**WHAT YOU HAVE TO DO**
Retype exactly the lines below, beginning with the first and ending with the line where "U208: buffer 74LS07" appears.

**Records from a dataset**
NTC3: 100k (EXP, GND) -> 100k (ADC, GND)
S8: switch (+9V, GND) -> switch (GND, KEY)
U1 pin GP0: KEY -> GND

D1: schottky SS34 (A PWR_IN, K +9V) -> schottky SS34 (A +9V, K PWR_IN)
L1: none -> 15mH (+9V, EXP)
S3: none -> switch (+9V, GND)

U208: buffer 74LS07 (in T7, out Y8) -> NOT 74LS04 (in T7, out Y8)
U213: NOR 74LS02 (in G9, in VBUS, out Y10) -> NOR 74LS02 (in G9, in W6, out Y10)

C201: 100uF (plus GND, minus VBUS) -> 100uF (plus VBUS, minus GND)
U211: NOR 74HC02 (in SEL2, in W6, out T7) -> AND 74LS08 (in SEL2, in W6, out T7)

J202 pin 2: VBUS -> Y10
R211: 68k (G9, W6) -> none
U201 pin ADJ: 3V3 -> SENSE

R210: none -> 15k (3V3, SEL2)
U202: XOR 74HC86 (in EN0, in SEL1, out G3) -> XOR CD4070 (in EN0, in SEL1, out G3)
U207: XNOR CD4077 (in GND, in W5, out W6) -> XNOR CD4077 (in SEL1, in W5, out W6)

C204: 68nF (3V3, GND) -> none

**YOUR RESPONSE**
NTC3: 100k (EXP, GND) -> 100k (ADC, GND)
S8: switch (+9V, GND) -> switch (GND, KEY)
U1 pin GP0: KEY -> GND

D1: schottky SS34 (A PWR_IN, K +9V) -> schottky SS34 (A +9V, K PWR_IN)
L1: none -> 15mH (+9V, EXP)
S3: none -> switch (+9V, GND)

U208: buffer 74LS07 (in T7, out Y8) -> NOT 74LS04 (in T7, out Y8)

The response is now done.